• [TASK DESCRIPTION]: For the data below, work out how many lines contain the word "green" and supply only that number.

..........

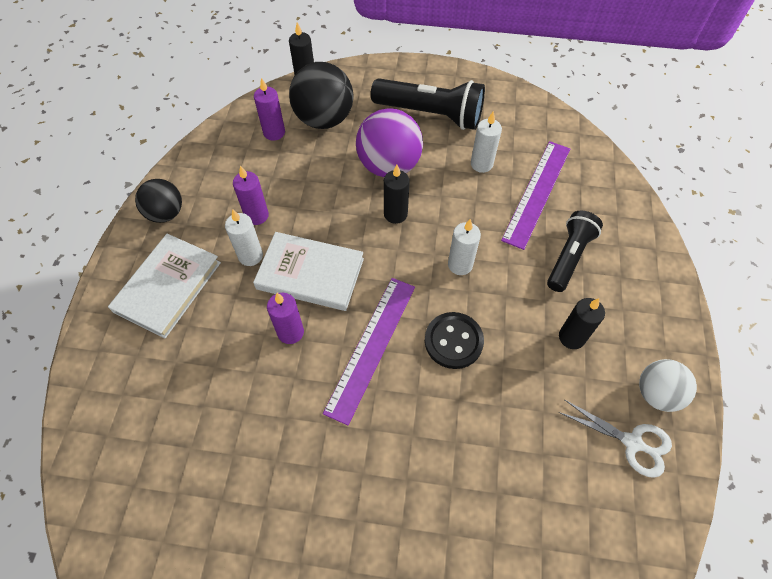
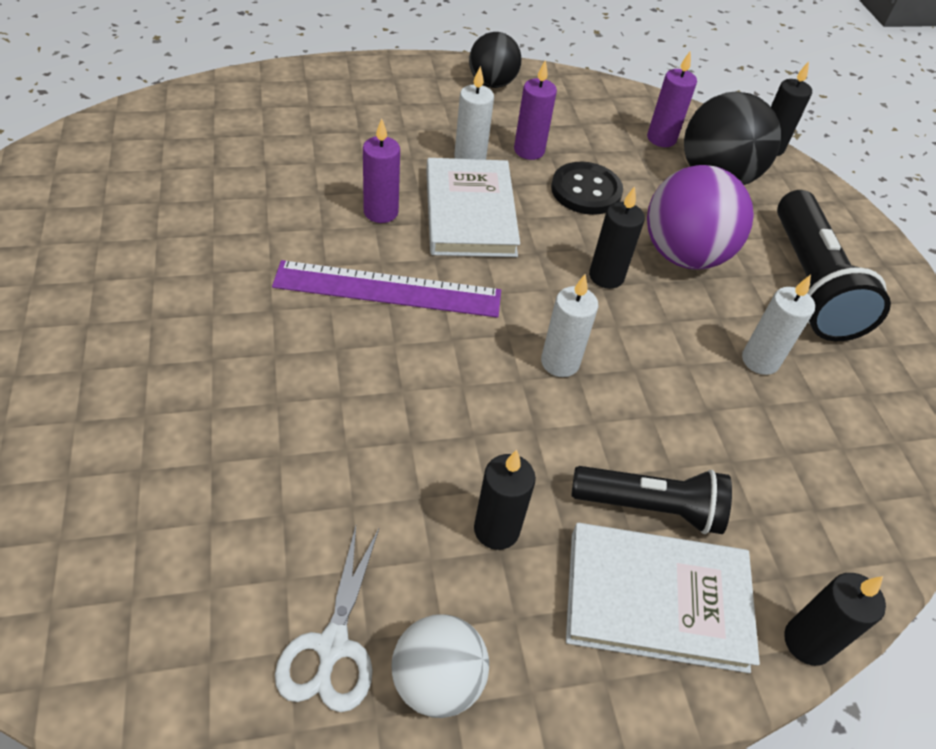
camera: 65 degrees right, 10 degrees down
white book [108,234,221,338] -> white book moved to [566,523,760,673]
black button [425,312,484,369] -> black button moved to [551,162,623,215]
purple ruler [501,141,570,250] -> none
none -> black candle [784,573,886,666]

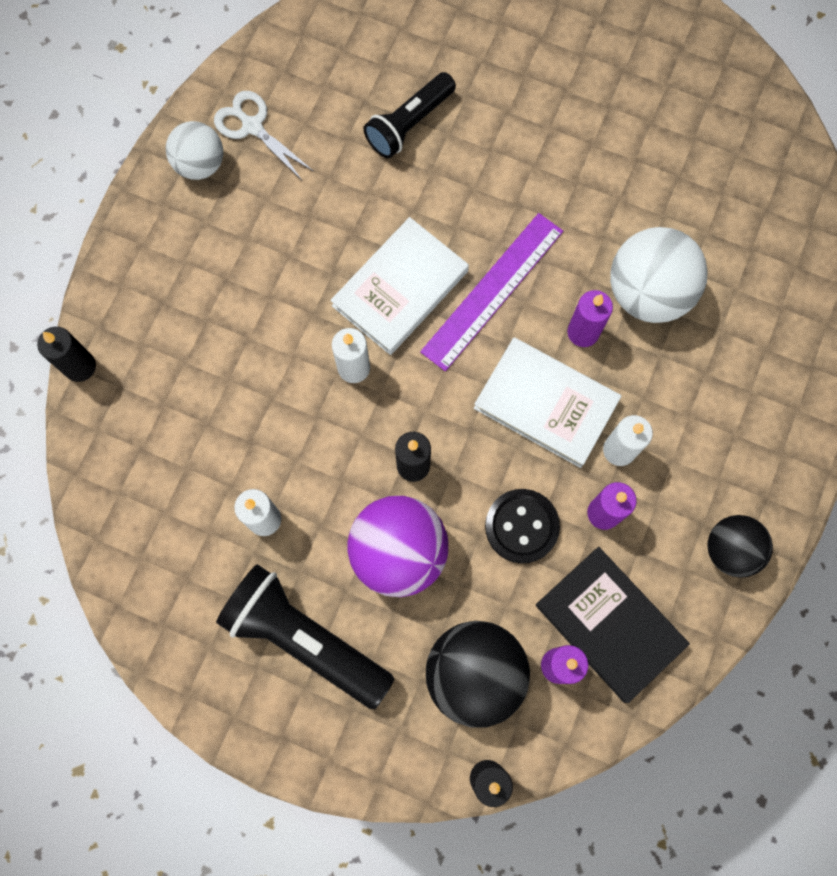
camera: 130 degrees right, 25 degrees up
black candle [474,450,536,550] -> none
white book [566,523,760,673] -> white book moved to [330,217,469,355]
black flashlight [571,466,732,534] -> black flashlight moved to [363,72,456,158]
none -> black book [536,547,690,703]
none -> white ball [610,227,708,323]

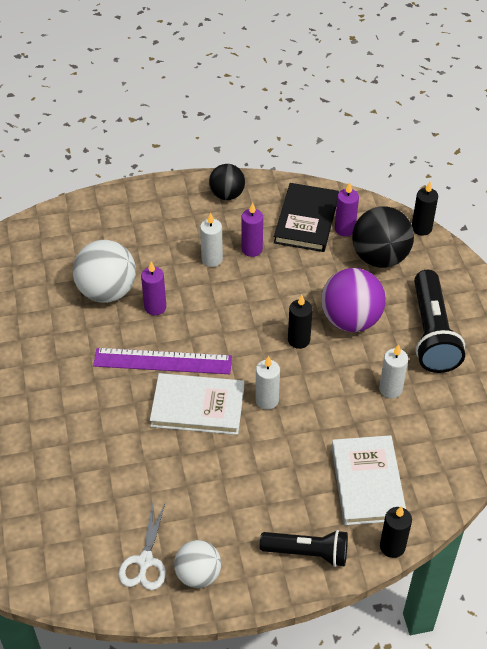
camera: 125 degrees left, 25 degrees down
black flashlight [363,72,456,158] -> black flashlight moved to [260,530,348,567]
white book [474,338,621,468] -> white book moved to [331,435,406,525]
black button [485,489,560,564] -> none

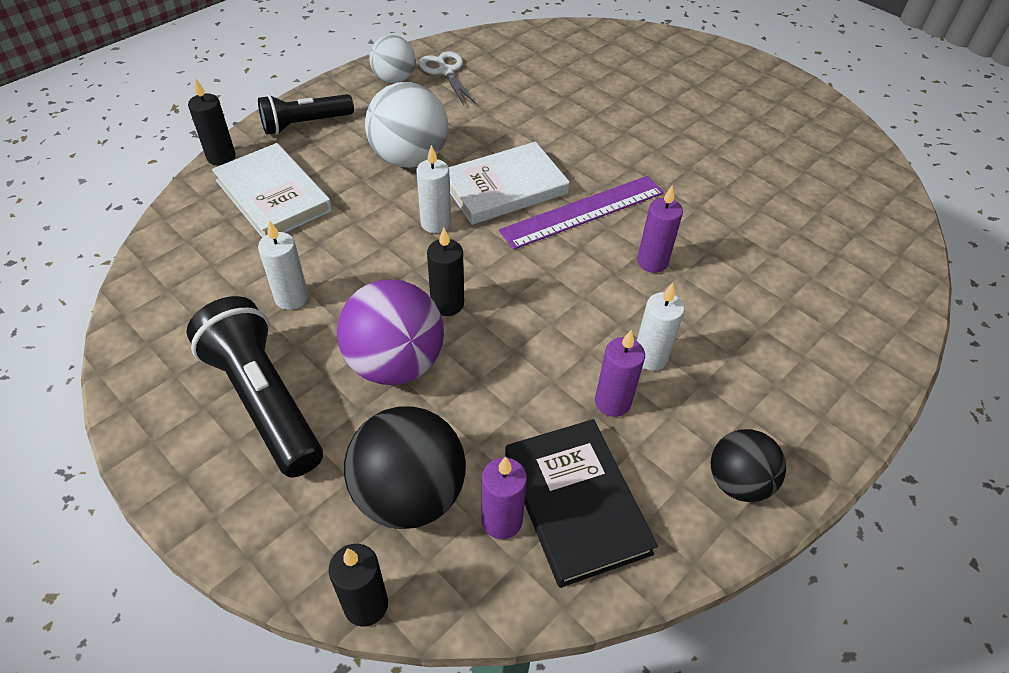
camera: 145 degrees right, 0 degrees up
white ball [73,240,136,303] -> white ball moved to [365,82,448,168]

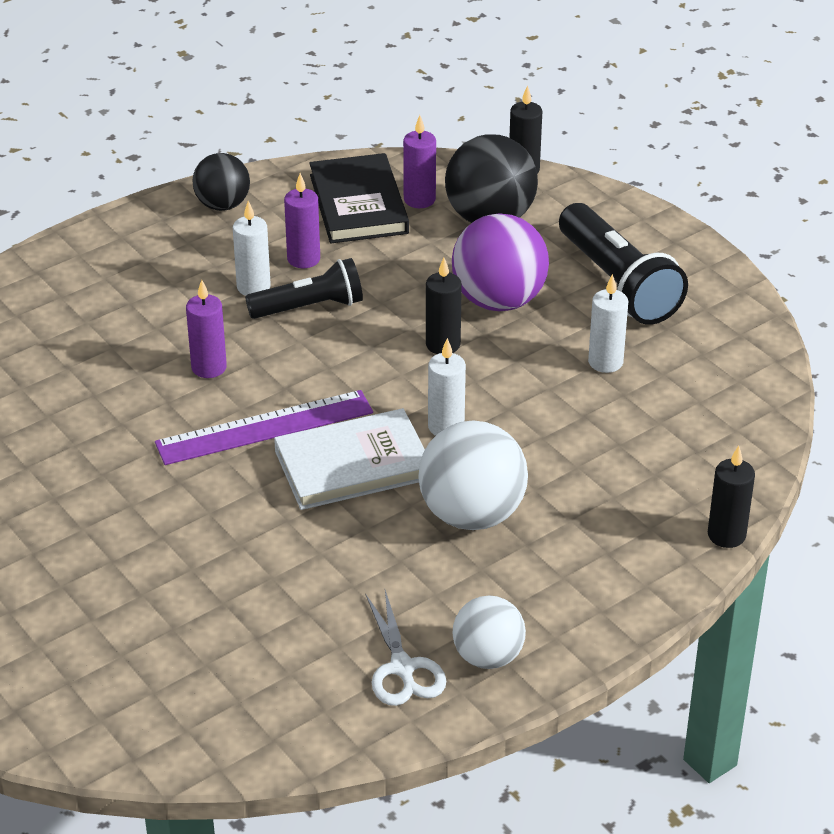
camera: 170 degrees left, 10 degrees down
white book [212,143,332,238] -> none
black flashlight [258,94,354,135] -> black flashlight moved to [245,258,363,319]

..........

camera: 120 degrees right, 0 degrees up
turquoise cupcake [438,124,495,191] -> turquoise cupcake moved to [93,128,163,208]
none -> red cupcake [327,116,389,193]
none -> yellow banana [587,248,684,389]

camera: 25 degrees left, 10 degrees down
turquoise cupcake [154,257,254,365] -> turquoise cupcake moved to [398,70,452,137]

..........

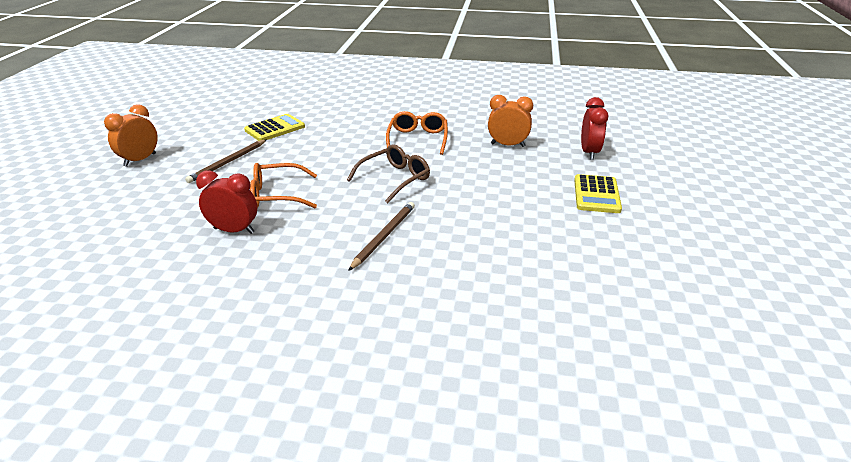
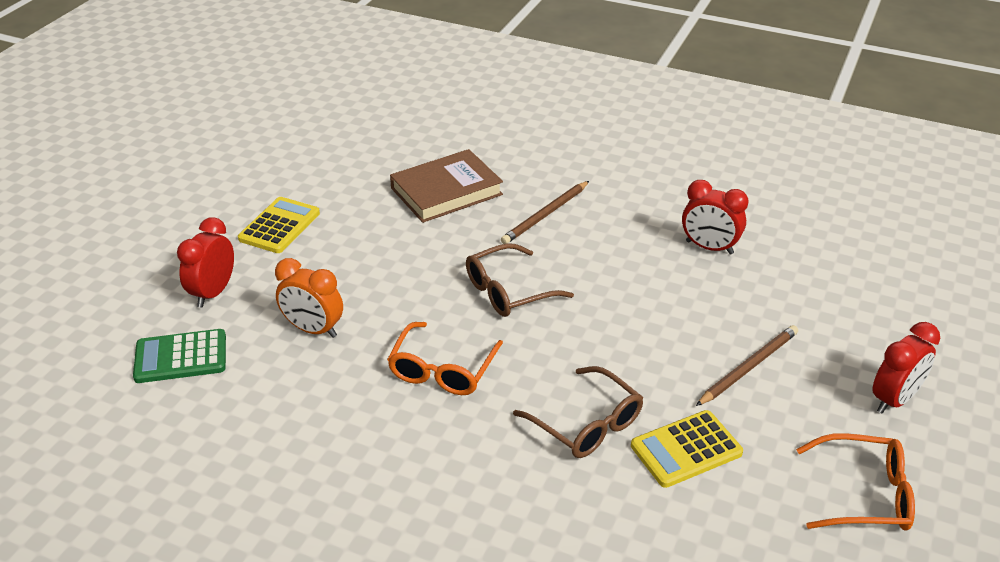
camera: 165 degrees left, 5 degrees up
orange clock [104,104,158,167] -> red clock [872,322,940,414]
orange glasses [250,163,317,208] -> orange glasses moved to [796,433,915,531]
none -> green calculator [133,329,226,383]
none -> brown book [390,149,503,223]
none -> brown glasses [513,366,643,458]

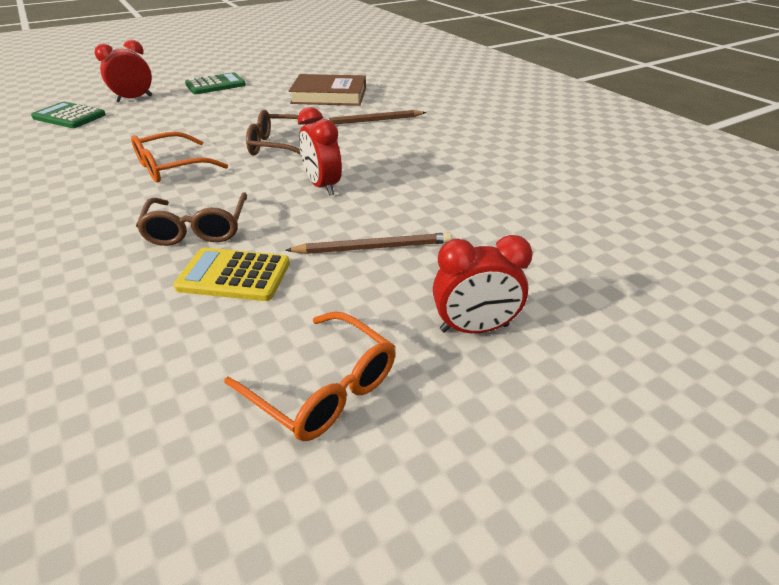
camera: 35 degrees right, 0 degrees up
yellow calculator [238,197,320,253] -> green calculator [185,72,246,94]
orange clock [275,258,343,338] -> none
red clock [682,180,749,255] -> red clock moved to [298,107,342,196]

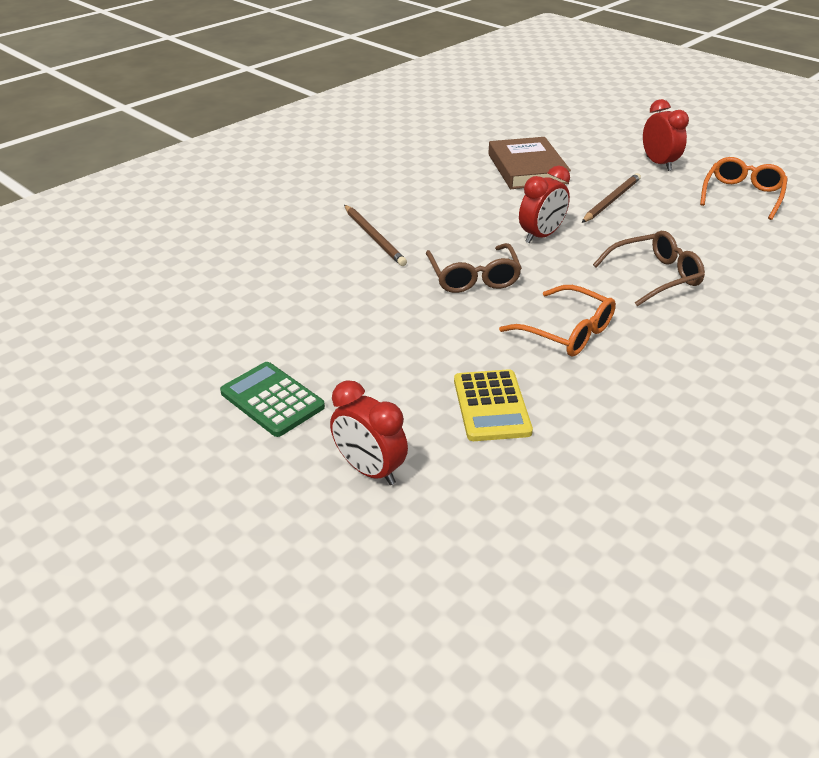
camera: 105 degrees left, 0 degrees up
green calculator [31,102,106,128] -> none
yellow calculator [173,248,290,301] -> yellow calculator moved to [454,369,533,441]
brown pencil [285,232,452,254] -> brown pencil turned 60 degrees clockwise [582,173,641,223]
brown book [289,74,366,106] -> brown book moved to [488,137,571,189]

..........

• [FINISHED TASK]: 3